Records drawn from a dataset
===

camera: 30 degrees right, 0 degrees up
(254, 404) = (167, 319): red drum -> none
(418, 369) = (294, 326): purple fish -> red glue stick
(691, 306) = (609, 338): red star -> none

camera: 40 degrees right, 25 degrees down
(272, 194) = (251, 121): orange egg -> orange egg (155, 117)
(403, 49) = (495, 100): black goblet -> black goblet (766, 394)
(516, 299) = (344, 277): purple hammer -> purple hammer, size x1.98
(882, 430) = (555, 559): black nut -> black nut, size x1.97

===

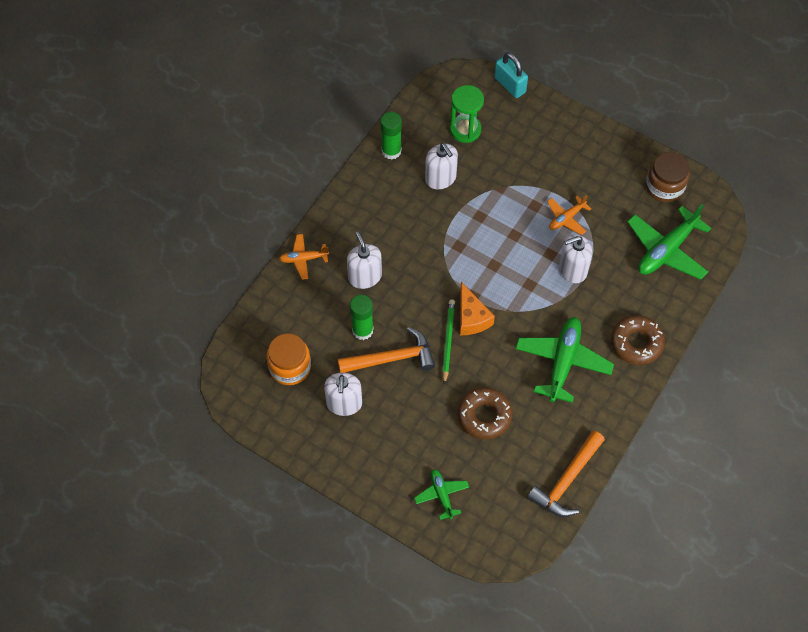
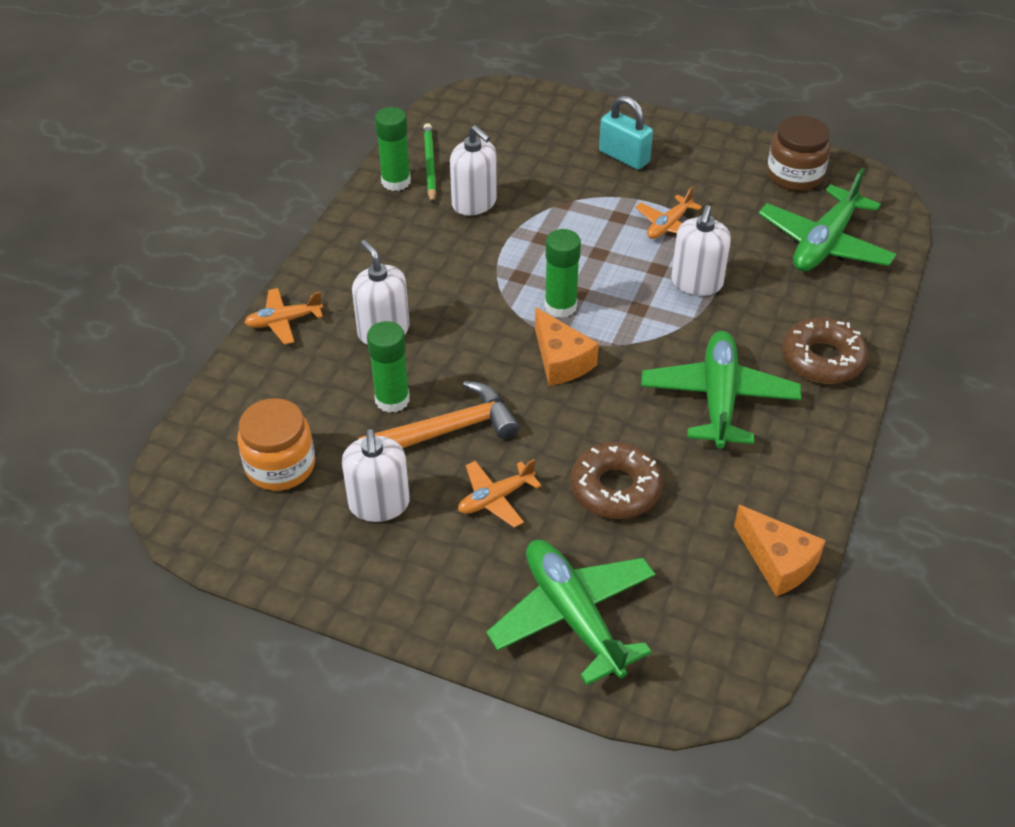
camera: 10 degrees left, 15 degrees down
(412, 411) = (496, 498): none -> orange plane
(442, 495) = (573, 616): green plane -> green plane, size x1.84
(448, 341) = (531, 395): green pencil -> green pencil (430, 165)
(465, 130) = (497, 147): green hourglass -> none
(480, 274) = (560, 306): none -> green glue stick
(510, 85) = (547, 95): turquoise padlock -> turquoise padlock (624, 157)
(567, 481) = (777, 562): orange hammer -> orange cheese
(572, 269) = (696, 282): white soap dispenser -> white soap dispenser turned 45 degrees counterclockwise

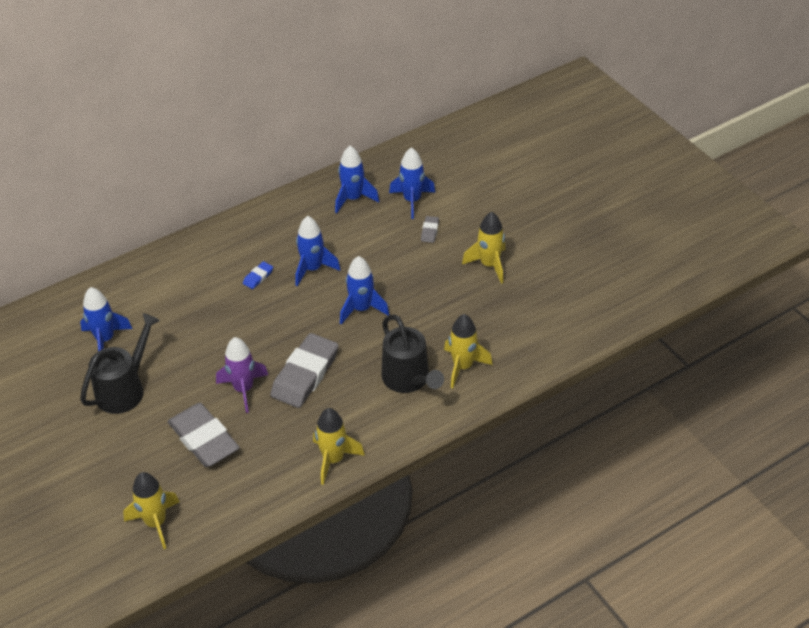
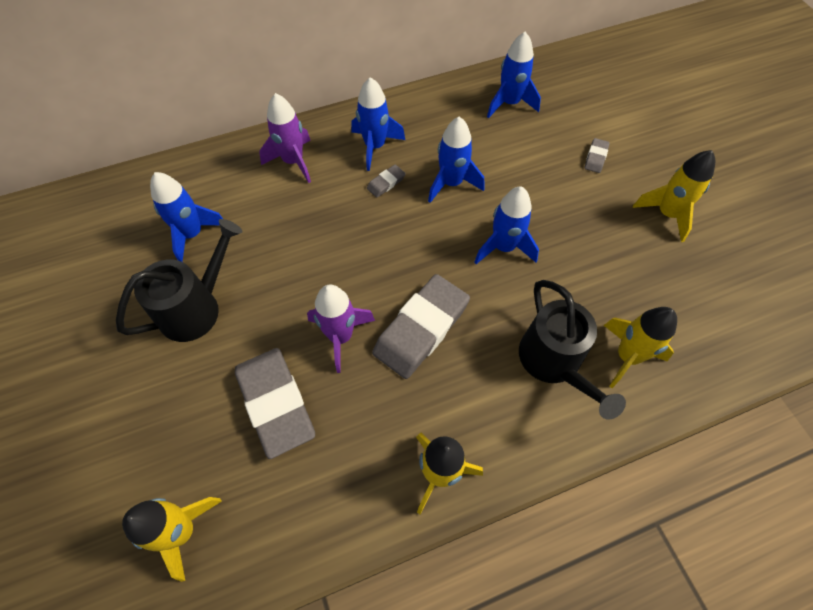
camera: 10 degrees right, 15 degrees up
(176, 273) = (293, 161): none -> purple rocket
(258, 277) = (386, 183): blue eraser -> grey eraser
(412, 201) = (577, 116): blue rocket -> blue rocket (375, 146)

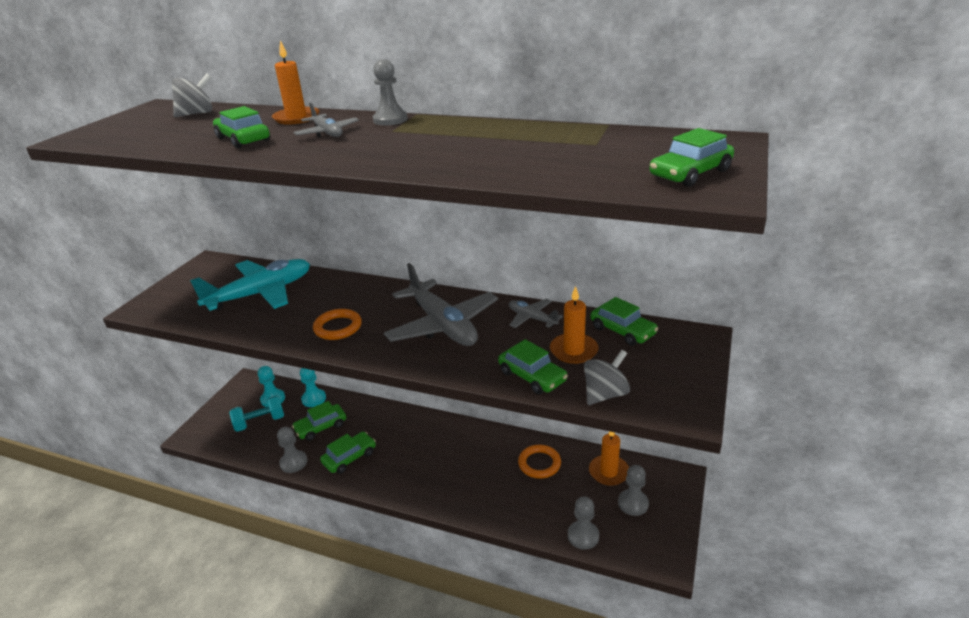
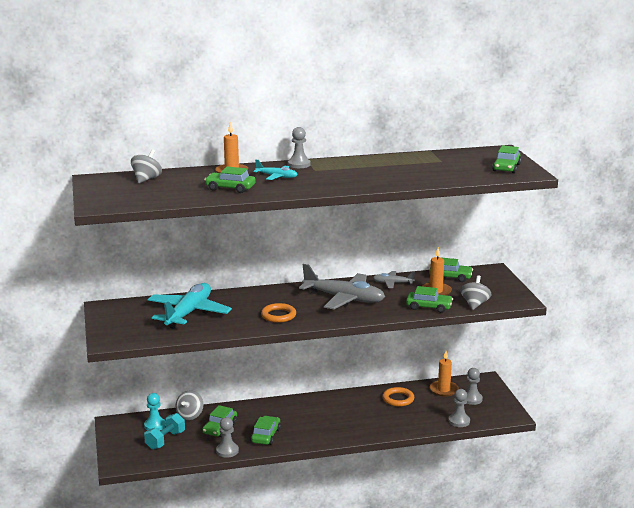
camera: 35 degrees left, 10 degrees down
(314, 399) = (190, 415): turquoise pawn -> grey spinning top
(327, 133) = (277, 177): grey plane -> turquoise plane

===

Problem statement: Filter the records for lines containing the word "degrees" and copy each one.

Answer section:
camera: 30 degrees right, 0 degrees up
camera: 40 degrees right, 25 degrees down
camera: 10 degrees left, 15 degrees down
(572, 269) = (696, 282): white soap dispenser -> white soap dispenser turned 45 degrees counterclockwise
camera: 10 degrees right, 15 degrees up
camera: 35 degrees left, 10 degrees down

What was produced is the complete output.